» Task instructions
When the line containing "(246, 296) = (274, 205): pink" is reached, begin reproducing lines exactly and continue through the last line of the records below.

(Stored dataset items)
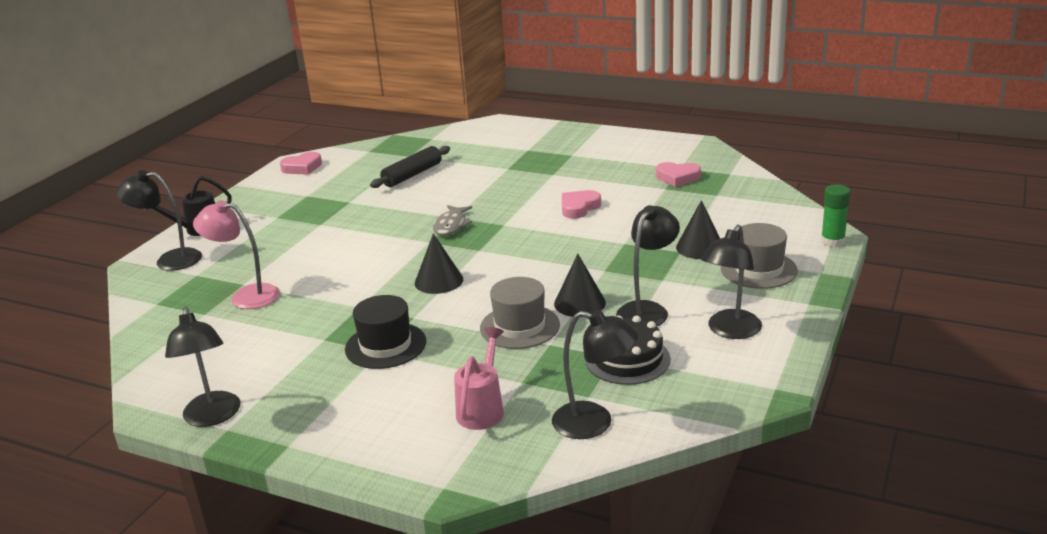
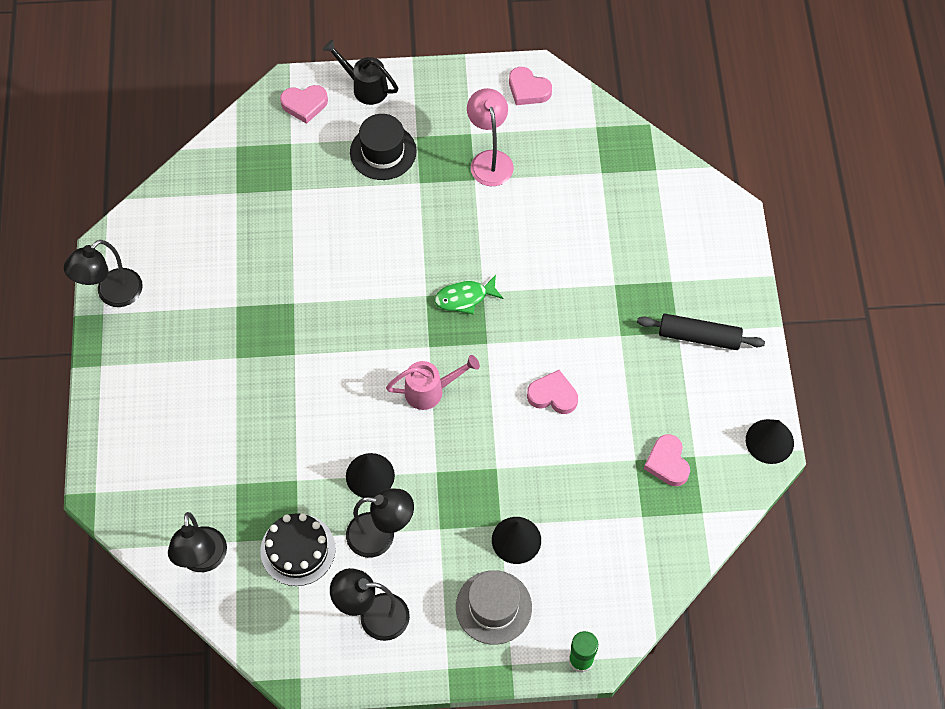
camera: 60 degrees right, 35 degrees up
(169, 260) = (304, 105): black lamp -> pink heart
(246, 296) = (274, 205): pink lamp -> pink lamp (489, 160)
(385, 345) = (245, 357): black hat -> black hat (383, 152)
(412, 175) = (557, 202): black rolling pin -> black rolling pin (699, 336)
(439, 281) = (360, 342): black cone -> black cone (769, 441)
(451, 226) = (465, 298): grey fish -> green fish
(483, 408) = (191, 472): pink watering can -> pink watering can (431, 391)
(519, 326) = (313, 444): grey hat -> none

» Task output
(246, 296) = (274, 205): pink lamp -> pink lamp (489, 160)
(385, 345) = (245, 357): black hat -> black hat (383, 152)
(412, 175) = (557, 202): black rolling pin -> black rolling pin (699, 336)
(439, 281) = (360, 342): black cone -> black cone (769, 441)
(451, 226) = (465, 298): grey fish -> green fish
(483, 408) = (191, 472): pink watering can -> pink watering can (431, 391)
(519, 326) = (313, 444): grey hat -> none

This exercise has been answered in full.